| Brief |
Your output must match the data word for word, with every line included.

(Task inputs begins)

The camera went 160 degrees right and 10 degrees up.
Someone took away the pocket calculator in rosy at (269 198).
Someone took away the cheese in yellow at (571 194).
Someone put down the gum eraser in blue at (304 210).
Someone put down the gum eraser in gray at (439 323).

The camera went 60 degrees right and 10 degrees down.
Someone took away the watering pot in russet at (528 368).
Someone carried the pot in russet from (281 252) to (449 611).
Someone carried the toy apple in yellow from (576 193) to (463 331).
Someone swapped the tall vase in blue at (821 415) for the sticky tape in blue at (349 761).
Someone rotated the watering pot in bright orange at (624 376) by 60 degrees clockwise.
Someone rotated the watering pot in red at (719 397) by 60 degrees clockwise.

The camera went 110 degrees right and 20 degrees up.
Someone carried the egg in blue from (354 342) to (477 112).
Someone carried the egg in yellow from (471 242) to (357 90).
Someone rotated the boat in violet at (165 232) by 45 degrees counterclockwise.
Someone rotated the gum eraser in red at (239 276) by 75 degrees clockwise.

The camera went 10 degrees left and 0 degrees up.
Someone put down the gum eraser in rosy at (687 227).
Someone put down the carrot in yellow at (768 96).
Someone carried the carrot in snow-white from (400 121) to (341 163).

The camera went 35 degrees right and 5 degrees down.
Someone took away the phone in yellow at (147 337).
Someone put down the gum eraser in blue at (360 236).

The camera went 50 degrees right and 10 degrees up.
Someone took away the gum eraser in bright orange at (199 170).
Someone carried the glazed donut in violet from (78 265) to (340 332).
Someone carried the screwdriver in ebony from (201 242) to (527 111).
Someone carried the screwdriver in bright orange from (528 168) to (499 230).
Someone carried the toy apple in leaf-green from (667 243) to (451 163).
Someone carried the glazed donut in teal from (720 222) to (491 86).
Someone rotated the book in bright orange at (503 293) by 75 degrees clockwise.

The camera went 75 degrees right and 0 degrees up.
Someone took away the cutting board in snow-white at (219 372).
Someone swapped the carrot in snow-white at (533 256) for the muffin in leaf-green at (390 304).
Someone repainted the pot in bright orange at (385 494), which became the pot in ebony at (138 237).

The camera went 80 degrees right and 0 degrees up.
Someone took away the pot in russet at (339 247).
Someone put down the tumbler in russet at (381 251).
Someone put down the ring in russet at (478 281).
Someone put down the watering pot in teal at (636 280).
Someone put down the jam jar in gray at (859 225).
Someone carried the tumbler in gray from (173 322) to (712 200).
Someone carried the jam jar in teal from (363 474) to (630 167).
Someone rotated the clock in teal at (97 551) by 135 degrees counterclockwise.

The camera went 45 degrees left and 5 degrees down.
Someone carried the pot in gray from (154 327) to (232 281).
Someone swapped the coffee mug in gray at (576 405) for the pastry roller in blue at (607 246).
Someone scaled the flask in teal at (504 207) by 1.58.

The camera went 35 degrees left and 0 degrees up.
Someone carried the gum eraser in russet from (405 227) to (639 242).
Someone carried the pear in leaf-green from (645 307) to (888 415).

(Task inputs ends)

| Problem solution |
The camera went 160 degrees right and 10 degrees up.
Someone took away the pocket calculator in rosy at (269 198).
Someone took away the cheese in yellow at (571 194).
Someone put down the gum eraser in blue at (304 210).
Someone put down the gum eraser in gray at (439 323).

The camera went 60 degrees right and 10 degrees down.
Someone took away the watering pot in russet at (528 368).
Someone carried the pot in russet from (281 252) to (449 611).
Someone carried the toy apple in yellow from (576 193) to (463 331).
Someone swapped the tall vase in blue at (821 415) for the sticky tape in blue at (349 761).
Someone rotated the watering pot in bright orange at (624 376) by 60 degrees clockwise.
Someone rotated the watering pot in red at (719 397) by 60 degrees clockwise.

The camera went 110 degrees right and 20 degrees up.
Someone carried the egg in blue from (354 342) to (477 112).
Someone carried the egg in yellow from (471 242) to (357 90).
Someone rotated the boat in violet at (165 232) by 45 degrees counterclockwise.
Someone rotated the gum eraser in red at (239 276) by 75 degrees clockwise.

The camera went 10 degrees left and 0 degrees up.
Someone put down the gum eraser in rosy at (687 227).
Someone put down the carrot in yellow at (768 96).
Someone carried the carrot in snow-white from (400 121) to (341 163).

The camera went 35 degrees right and 5 degrees down.
Someone took away the phone in yellow at (147 337).
Someone put down the gum eraser in blue at (360 236).

The camera went 50 degrees right and 10 degrees up.
Someone took away the gum eraser in bright orange at (199 170).
Someone carried the glazed donut in violet from (78 265) to (340 332).
Someone carried the screwdriver in ebony from (201 242) to (527 111).
Someone carried the screwdriver in bright orange from (528 168) to (499 230).
Someone carried the toy apple in leaf-green from (667 243) to (451 163).
Someone carried the glazed donut in teal from (720 222) to (491 86).
Someone rotated the book in bright orange at (503 293) by 75 degrees clockwise.

The camera went 75 degrees right and 0 degrees up.
Someone took away the cutting board in snow-white at (219 372).
Someone swapped the carrot in snow-white at (533 256) for the muffin in leaf-green at (390 304).
Someone repainted the pot in bright orange at (385 494), which became the pot in ebony at (138 237).

The camera went 80 degrees right and 0 degrees up.
Someone took away the pot in russet at (339 247).
Someone put down the tumbler in russet at (381 251).
Someone put down the ring in russet at (478 281).
Someone put down the watering pot in teal at (636 280).
Someone put down the jam jar in gray at (859 225).
Someone carried the tumbler in gray from (173 322) to (712 200).
Someone carried the jam jar in teal from (363 474) to (630 167).
Someone rotated the clock in teal at (97 551) by 135 degrees counterclockwise.

The camera went 45 degrees left and 5 degrees down.
Someone carried the pot in gray from (154 327) to (232 281).
Someone swapped the coffee mug in gray at (576 405) for the pastry roller in blue at (607 246).
Someone scaled the flask in teal at (504 207) by 1.58.

The camera went 35 degrees left and 0 degrees up.
Someone carried the gum eraser in russet from (405 227) to (639 242).
Someone carried the pear in leaf-green from (645 307) to (888 415).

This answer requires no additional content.